__DIRECTIONS FOR THIS TASK__
Please return exactly the lines from the one containing "turquoise ring: 0 -> 1" through the end of the records, including both.

__SUPPLIED DATA__
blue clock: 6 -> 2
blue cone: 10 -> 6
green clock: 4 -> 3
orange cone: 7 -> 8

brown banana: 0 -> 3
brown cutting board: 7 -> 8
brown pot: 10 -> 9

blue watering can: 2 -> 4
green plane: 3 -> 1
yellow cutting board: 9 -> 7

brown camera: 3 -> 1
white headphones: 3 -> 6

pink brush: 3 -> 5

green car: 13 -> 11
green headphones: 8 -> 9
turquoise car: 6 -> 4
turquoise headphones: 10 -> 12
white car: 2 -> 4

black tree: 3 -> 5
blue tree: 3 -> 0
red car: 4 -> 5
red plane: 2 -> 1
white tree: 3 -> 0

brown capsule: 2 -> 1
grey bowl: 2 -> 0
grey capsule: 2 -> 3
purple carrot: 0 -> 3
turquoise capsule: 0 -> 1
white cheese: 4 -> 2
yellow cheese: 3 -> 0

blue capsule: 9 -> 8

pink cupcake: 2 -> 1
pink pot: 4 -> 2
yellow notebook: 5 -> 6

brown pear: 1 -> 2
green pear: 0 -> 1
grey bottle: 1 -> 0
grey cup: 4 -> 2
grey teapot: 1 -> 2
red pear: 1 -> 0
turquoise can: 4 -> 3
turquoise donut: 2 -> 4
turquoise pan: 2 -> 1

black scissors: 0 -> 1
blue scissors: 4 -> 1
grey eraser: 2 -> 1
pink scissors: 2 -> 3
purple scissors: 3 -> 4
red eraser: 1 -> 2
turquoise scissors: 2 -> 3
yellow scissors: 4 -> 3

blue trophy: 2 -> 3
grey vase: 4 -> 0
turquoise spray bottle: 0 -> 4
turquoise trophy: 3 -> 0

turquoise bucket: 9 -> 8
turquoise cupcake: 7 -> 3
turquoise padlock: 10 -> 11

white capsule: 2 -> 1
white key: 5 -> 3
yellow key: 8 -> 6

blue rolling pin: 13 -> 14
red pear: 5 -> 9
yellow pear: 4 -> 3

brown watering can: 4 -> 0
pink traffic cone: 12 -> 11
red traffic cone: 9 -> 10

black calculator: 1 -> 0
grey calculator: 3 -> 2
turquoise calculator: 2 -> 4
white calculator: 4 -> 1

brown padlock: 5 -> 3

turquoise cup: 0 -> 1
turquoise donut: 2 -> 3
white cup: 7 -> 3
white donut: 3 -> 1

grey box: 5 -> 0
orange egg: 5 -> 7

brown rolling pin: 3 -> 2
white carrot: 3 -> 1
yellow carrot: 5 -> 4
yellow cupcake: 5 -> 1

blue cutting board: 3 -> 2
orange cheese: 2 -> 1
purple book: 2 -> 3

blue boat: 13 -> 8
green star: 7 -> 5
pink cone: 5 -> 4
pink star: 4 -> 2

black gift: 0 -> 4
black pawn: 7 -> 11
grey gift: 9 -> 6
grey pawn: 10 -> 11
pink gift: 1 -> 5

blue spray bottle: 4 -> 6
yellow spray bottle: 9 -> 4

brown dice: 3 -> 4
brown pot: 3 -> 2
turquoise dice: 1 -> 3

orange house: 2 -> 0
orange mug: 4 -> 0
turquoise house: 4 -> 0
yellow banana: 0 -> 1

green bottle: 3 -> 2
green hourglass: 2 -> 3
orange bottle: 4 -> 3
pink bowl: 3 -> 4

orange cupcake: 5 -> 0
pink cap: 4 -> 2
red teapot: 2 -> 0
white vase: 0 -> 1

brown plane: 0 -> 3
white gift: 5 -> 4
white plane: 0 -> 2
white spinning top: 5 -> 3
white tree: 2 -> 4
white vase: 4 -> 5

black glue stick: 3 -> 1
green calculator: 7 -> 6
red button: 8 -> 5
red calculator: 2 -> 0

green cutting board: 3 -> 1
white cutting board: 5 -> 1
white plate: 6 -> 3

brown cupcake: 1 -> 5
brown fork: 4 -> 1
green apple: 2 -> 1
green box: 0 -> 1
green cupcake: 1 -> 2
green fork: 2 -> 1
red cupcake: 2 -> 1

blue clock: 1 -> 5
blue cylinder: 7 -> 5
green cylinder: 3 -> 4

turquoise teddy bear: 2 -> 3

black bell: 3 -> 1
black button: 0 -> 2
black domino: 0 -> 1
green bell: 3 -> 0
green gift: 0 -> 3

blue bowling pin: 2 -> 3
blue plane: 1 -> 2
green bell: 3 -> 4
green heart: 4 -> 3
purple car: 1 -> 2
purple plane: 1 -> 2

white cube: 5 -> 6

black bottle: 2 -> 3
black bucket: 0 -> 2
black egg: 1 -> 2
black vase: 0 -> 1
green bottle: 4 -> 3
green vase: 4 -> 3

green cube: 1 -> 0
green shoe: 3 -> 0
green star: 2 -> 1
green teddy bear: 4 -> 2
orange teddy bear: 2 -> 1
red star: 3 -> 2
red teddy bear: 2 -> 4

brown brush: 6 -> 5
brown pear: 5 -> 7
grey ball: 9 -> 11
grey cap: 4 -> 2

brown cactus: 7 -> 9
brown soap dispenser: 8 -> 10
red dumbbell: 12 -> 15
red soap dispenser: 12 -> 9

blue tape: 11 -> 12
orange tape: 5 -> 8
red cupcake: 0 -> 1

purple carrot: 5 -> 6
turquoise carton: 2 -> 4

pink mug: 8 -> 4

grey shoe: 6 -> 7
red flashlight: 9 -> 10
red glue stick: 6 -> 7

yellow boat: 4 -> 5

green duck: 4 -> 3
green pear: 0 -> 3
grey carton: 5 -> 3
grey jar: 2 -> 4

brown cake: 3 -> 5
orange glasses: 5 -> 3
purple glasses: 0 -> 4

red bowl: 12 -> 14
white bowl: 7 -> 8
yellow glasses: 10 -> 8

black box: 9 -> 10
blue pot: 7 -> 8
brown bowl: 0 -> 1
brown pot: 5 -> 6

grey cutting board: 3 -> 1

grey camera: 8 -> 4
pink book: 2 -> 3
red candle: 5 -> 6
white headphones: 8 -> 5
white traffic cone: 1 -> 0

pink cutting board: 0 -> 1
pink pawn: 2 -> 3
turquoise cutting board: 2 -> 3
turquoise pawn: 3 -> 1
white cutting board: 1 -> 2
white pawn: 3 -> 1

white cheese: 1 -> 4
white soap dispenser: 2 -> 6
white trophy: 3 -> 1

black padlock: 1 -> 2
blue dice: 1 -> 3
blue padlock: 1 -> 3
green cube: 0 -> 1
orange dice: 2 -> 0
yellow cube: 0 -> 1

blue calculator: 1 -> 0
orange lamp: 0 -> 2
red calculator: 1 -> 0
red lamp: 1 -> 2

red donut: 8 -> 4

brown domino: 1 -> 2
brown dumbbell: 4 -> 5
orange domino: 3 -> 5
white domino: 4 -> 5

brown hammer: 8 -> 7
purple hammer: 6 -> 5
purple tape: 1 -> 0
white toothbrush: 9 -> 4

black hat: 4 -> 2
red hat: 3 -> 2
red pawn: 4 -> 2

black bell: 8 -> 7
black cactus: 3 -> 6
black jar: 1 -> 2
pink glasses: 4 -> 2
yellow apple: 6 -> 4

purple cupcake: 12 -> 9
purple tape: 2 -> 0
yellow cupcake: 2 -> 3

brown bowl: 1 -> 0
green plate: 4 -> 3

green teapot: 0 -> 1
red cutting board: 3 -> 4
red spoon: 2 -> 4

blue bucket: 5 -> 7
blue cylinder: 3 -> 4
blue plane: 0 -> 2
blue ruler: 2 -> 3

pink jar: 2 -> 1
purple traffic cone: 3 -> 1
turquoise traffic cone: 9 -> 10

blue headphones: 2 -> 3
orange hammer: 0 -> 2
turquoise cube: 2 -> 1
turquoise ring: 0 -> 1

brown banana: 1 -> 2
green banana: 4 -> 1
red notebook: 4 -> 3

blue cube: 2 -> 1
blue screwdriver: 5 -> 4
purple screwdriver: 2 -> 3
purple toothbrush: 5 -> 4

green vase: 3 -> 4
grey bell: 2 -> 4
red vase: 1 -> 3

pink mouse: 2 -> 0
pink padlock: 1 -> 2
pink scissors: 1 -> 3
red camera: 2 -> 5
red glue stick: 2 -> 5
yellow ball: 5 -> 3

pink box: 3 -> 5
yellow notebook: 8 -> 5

__TASK OUTPUT__
turquoise ring: 0 -> 1

brown banana: 1 -> 2
green banana: 4 -> 1
red notebook: 4 -> 3

blue cube: 2 -> 1
blue screwdriver: 5 -> 4
purple screwdriver: 2 -> 3
purple toothbrush: 5 -> 4

green vase: 3 -> 4
grey bell: 2 -> 4
red vase: 1 -> 3

pink mouse: 2 -> 0
pink padlock: 1 -> 2
pink scissors: 1 -> 3
red camera: 2 -> 5
red glue stick: 2 -> 5
yellow ball: 5 -> 3

pink box: 3 -> 5
yellow notebook: 8 -> 5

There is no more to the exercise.